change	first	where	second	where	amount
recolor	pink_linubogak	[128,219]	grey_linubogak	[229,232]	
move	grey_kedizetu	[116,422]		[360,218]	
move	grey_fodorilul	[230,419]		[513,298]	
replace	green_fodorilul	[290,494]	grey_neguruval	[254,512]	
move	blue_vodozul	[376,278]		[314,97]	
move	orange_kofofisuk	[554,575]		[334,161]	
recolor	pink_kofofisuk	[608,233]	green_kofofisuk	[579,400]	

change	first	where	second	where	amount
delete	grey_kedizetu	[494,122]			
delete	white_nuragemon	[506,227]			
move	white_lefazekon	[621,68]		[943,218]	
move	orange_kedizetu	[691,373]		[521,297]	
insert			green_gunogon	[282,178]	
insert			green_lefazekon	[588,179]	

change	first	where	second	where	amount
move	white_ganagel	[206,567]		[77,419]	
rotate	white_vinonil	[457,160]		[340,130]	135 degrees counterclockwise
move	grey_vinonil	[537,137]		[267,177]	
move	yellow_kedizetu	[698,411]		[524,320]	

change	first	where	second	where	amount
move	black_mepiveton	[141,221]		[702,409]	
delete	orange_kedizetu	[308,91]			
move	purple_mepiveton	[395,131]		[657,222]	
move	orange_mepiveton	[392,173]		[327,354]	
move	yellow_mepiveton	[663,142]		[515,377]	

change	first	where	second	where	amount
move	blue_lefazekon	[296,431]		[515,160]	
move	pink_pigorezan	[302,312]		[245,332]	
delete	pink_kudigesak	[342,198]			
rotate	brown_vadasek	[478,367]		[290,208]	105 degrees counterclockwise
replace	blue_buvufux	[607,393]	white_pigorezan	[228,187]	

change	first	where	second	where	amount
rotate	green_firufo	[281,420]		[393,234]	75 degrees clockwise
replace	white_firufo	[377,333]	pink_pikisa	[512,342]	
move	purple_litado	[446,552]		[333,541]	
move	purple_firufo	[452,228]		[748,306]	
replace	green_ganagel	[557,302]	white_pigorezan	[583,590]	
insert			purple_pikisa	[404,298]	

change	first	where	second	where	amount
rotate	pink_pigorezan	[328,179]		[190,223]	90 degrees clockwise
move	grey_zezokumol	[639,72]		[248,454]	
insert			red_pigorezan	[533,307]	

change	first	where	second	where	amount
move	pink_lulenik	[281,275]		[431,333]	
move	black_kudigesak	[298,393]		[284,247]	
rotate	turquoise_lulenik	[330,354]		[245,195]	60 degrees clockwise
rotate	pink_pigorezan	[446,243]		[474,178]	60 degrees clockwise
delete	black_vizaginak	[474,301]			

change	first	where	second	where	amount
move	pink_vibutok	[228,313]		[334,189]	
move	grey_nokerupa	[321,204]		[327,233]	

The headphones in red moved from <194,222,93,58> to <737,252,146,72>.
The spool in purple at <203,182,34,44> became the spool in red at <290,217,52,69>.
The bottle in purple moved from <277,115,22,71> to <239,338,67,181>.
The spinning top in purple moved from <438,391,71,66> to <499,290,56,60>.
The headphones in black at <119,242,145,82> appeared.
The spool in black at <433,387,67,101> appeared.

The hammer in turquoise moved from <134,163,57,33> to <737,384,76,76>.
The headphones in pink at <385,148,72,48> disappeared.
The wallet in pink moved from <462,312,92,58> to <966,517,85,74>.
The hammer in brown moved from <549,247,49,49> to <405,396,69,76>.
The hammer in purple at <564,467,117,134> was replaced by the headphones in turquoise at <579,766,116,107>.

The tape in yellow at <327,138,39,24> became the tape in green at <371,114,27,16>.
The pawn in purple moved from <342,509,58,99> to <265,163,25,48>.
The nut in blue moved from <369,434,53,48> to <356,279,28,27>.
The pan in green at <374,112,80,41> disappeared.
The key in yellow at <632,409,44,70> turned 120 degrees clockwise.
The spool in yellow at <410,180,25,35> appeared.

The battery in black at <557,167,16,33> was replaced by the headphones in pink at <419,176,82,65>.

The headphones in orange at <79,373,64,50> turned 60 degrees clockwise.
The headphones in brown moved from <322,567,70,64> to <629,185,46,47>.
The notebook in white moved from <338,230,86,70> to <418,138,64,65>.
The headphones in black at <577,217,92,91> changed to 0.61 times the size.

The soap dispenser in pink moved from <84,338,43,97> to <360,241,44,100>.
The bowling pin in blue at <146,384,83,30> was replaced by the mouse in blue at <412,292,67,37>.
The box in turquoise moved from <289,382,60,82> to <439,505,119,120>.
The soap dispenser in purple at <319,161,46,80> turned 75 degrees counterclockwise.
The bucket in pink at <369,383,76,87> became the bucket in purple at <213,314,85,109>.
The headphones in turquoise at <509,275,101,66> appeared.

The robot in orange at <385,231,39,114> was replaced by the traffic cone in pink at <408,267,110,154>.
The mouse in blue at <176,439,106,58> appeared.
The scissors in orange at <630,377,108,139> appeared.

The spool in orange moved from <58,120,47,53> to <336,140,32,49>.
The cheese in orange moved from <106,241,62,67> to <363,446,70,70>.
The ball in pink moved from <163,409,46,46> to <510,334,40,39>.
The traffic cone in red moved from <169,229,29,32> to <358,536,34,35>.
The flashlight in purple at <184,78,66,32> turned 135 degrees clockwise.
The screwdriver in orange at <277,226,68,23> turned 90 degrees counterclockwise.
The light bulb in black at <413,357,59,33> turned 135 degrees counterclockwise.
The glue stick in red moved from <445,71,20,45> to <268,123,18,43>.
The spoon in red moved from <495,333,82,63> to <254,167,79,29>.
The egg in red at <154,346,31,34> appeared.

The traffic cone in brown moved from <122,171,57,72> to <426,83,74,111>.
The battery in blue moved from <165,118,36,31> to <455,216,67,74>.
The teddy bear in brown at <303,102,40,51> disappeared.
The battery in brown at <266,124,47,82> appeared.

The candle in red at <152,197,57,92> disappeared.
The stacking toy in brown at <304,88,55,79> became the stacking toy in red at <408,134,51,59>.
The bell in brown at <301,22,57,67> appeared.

Task item: From the records above, extract exactly and only the lines that begin at the line with "The headphones in red" and stop after the line with "The headphones in black at <119,242,145,82>".

Response for this exercise:
The headphones in red moved from <194,222,93,58> to <737,252,146,72>.
The spool in purple at <203,182,34,44> became the spool in red at <290,217,52,69>.
The bottle in purple moved from <277,115,22,71> to <239,338,67,181>.
The spinning top in purple moved from <438,391,71,66> to <499,290,56,60>.
The headphones in black at <119,242,145,82> appeared.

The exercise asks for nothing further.